== The input

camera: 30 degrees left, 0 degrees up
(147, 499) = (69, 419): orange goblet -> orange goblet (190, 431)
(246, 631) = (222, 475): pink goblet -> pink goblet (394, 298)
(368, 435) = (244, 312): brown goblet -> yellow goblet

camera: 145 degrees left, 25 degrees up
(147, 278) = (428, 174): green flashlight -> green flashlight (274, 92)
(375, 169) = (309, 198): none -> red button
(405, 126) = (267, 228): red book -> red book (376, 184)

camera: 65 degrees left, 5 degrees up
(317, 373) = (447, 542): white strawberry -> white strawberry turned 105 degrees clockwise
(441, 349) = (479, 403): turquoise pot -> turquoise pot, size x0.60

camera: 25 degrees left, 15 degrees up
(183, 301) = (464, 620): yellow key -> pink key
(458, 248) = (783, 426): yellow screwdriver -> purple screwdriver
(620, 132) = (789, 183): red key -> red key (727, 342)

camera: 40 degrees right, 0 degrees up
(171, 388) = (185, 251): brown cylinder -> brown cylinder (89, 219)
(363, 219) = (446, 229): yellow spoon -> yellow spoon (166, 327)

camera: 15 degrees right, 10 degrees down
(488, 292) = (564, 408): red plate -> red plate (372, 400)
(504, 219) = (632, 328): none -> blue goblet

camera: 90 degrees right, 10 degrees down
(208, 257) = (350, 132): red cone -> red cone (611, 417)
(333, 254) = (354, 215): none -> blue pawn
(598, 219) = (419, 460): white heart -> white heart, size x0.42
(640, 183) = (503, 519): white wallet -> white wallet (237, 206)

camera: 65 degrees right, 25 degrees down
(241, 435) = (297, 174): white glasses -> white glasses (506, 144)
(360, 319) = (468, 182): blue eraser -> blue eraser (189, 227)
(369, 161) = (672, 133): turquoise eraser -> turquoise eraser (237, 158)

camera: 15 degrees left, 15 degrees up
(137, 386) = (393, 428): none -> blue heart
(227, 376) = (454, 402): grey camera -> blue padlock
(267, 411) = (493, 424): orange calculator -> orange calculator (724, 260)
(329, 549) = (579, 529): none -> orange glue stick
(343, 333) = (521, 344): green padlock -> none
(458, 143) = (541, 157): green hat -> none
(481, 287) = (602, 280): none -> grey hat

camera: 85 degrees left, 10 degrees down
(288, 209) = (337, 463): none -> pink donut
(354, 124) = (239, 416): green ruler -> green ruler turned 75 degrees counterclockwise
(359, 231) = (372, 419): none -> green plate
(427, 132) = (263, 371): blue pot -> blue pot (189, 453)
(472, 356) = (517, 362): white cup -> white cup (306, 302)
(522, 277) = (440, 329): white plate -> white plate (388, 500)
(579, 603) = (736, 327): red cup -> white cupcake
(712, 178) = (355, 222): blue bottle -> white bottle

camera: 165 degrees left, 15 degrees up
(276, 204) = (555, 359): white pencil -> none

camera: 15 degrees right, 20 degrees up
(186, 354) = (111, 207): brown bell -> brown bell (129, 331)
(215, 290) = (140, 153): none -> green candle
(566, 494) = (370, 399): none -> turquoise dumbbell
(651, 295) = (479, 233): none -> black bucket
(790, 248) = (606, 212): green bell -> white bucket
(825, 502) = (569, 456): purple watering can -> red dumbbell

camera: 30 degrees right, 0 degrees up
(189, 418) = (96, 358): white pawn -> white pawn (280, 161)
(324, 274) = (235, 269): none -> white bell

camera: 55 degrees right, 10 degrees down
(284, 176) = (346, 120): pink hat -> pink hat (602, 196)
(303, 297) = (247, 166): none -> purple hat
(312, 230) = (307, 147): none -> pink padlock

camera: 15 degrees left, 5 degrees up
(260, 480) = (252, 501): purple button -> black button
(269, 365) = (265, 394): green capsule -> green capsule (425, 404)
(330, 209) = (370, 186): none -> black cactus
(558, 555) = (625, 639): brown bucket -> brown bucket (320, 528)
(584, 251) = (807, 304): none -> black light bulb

====

Exercise aim — All lines of the records above that carry the word "black" should be listed.

Reply to the exercise —
(651, 295) = (479, 233): none -> black bucket
(260, 480) = (252, 501): purple button -> black button
(330, 209) = (370, 186): none -> black cactus
(584, 251) = (807, 304): none -> black light bulb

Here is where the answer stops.